_AIM OF THE EXERCISE:_
Beginning with the line where "CN204 pin 1: GND -> NET16" appears, repeat every remaining line of the entries exactly, the last line included.

*** RECORDS FOR PROCESSING ***

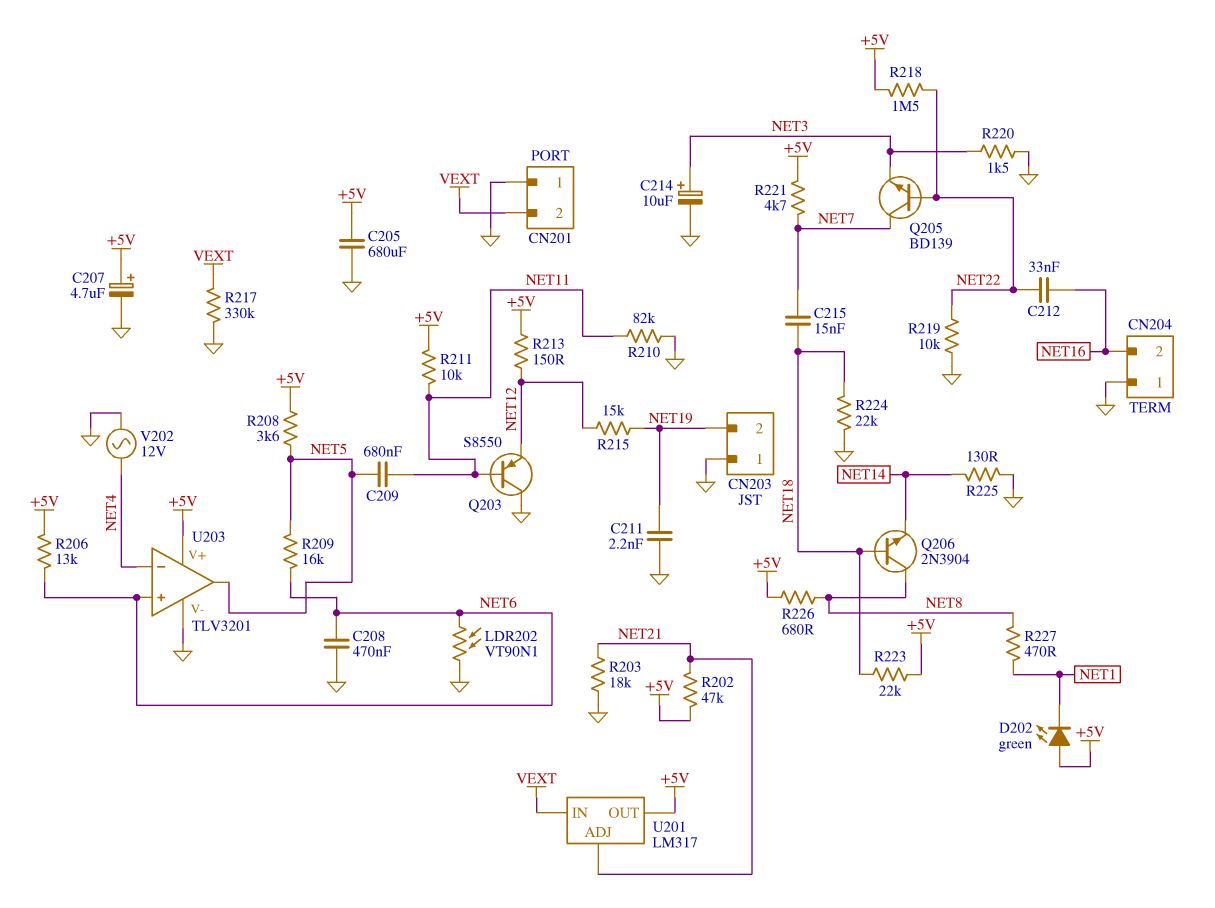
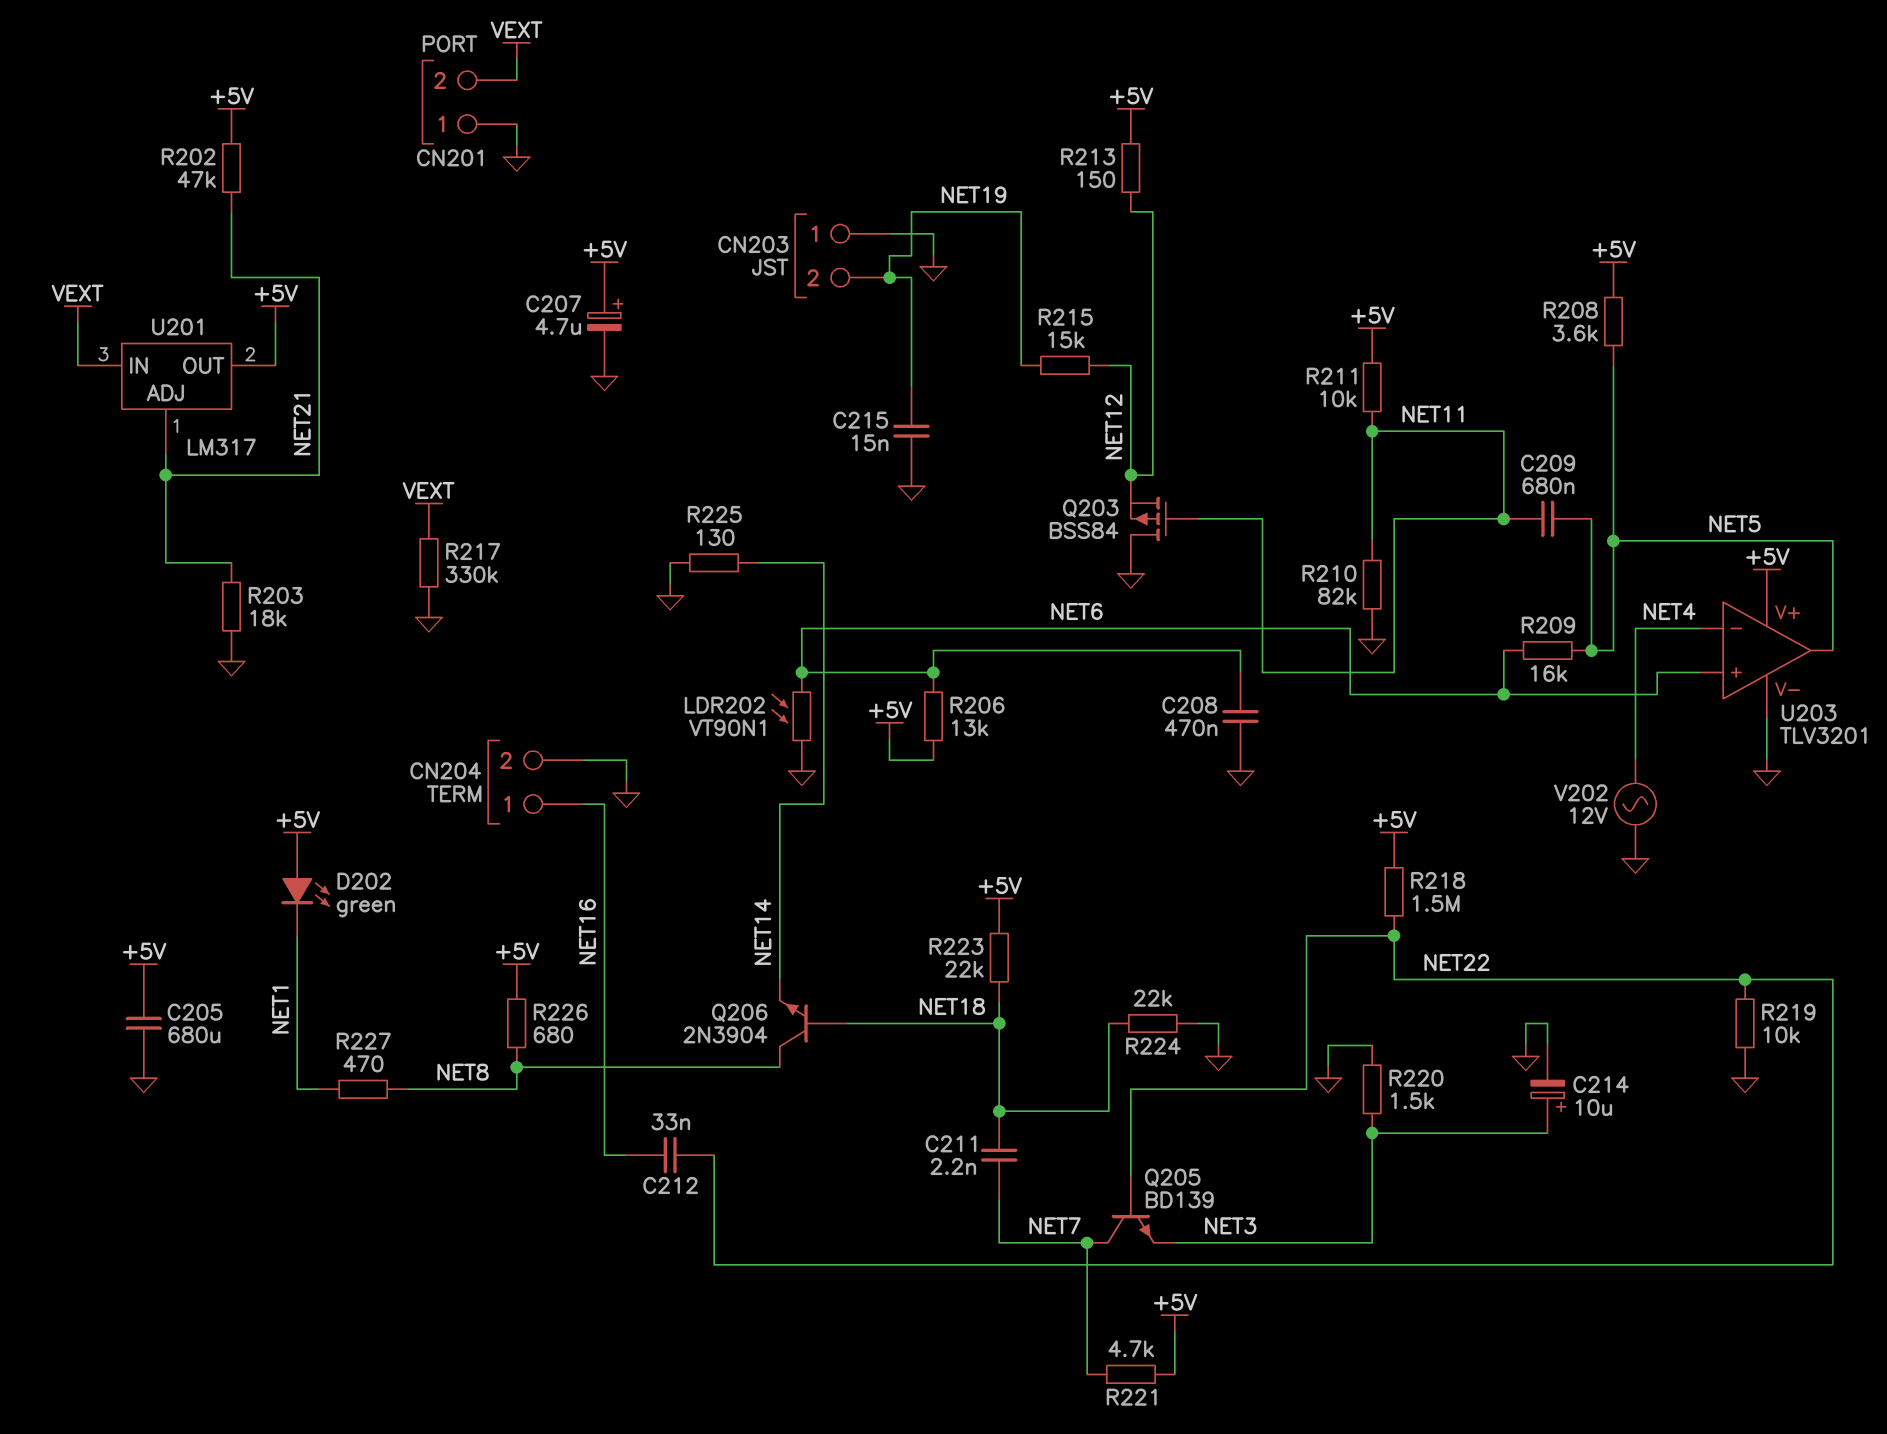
C211: 2.2nF (GND, NET19) -> 2.2nF (NET7, NET18)
C215: 15nF (NET7, NET18) -> 15nF (GND, NET19)
CN204 pin 1: GND -> NET16
CN204 pin 2: NET16 -> GND
Q203: PNP S8550 (B NET11, C GND, E NET12) -> PMOS BSS84 (G NET11, D GND, S NET12)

***

_FINISHED TASK:_
CN204 pin 1: GND -> NET16
CN204 pin 2: NET16 -> GND
Q203: PNP S8550 (B NET11, C GND, E NET12) -> PMOS BSS84 (G NET11, D GND, S NET12)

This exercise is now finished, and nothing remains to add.